[Task prompt]
Pull out every line of the entries that contains the word "center" and copy each such line in full.

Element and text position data
___

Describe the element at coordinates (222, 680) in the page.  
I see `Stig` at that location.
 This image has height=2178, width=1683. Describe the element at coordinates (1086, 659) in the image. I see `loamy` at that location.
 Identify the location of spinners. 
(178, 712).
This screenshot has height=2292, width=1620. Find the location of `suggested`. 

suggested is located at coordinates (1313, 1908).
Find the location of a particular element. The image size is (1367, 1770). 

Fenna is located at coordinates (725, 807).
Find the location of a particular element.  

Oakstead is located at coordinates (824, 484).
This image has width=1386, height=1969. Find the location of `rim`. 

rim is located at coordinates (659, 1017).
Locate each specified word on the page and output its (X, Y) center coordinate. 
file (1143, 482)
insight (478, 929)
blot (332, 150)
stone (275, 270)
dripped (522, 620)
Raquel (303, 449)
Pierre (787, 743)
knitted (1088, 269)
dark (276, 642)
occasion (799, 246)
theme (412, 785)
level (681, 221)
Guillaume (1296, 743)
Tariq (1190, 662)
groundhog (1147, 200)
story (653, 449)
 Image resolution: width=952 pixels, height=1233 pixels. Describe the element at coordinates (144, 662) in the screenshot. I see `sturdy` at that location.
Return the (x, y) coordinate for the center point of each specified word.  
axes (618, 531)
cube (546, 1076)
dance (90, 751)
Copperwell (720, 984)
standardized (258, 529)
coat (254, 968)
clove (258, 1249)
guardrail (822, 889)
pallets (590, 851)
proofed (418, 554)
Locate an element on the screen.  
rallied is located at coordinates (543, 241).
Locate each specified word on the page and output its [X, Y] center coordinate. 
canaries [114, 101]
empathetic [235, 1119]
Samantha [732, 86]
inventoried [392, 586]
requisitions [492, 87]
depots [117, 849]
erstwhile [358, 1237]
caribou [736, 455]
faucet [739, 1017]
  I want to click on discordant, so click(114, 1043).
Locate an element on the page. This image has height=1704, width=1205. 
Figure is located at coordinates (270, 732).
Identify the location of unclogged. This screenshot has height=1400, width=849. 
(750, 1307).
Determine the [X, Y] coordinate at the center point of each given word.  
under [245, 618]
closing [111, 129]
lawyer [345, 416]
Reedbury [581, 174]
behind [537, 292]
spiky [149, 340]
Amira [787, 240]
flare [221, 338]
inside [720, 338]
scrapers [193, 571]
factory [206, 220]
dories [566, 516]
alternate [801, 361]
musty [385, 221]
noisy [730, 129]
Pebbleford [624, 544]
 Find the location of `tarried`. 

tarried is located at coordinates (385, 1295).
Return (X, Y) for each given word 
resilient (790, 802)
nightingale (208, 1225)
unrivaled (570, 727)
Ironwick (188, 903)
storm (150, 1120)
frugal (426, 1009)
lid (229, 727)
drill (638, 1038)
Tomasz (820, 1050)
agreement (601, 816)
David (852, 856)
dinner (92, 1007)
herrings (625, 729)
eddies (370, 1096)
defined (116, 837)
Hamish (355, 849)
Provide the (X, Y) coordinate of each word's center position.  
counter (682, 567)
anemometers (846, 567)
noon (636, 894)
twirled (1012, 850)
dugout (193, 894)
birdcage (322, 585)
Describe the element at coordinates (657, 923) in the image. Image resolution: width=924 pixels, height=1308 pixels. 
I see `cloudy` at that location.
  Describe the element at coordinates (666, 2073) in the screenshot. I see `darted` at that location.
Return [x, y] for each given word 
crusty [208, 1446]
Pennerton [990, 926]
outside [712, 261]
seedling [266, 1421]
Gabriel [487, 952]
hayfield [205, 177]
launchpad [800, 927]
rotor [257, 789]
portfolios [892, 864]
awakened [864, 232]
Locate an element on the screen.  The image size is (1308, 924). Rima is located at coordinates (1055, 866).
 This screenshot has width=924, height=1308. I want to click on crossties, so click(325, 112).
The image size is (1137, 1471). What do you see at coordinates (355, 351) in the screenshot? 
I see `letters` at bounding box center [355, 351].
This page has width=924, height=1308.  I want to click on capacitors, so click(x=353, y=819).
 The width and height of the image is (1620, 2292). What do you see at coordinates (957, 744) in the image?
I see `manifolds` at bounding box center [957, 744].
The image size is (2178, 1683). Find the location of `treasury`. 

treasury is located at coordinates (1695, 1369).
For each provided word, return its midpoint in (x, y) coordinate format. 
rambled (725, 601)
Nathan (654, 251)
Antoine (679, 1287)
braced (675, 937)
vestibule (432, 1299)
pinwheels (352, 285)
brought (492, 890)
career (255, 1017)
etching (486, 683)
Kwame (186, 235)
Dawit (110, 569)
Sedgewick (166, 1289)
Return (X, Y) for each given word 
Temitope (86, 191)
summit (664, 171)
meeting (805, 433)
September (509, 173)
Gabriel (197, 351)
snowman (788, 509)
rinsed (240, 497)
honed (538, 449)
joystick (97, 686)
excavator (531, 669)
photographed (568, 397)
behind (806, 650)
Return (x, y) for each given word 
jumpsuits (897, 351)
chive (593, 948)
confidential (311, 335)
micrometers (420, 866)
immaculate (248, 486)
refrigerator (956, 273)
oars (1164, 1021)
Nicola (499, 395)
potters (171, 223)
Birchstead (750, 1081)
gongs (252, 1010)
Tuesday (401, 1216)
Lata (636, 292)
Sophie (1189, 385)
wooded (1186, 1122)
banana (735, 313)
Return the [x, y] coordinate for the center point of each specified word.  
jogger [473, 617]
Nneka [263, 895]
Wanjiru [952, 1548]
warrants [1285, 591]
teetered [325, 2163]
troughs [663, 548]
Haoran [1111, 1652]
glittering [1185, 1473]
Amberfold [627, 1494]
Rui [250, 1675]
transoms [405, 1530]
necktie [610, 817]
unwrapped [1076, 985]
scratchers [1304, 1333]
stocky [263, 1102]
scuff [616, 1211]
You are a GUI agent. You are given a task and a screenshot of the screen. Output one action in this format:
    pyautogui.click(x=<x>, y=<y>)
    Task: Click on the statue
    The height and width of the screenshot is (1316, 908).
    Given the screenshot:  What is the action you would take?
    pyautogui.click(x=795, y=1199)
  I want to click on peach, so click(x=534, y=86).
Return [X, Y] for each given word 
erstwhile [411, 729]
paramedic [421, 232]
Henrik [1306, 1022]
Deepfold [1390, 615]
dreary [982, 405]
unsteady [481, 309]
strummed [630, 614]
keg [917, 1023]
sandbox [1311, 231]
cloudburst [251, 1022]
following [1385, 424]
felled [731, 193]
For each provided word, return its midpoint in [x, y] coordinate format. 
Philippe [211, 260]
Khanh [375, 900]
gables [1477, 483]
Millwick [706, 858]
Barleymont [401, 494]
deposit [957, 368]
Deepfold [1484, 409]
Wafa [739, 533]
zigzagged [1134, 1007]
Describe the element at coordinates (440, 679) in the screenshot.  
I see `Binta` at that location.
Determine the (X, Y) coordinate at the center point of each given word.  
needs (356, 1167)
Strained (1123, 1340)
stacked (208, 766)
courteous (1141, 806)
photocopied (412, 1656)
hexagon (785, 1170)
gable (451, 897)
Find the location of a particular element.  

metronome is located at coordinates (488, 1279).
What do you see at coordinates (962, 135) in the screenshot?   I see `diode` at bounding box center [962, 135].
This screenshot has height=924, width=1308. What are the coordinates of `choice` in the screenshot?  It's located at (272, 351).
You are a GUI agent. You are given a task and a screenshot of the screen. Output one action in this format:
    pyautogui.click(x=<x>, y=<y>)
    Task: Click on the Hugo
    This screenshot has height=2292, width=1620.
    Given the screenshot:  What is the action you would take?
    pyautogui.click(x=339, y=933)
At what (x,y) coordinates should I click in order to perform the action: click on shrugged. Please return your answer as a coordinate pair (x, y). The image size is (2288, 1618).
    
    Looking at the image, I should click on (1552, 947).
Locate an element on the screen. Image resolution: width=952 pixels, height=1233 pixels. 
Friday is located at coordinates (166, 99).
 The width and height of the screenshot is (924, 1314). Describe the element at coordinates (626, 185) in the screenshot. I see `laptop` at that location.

___

[Task response]
Locate each specified word on the page and output its (X, Y) center coordinate. 
Return the (x, y) coordinate for the center point of each specified word.  
Locate each specified word on the page and output its [X, Y] center coordinate. 
Determine the [X, Y] coordinate at the center point of each given word.  
Provide the (X, Y) coordinate of each word's center position.  
I see `letters` at bounding box center [355, 351].
I see `manifolds` at bounding box center [957, 744].
Return the [x, y] coordinate for the center point of each specified word.  
Determine the (X, Y) coordinate at the center point of each given word.  
What do you see at coordinates (962, 135) in the screenshot?   I see `diode` at bounding box center [962, 135].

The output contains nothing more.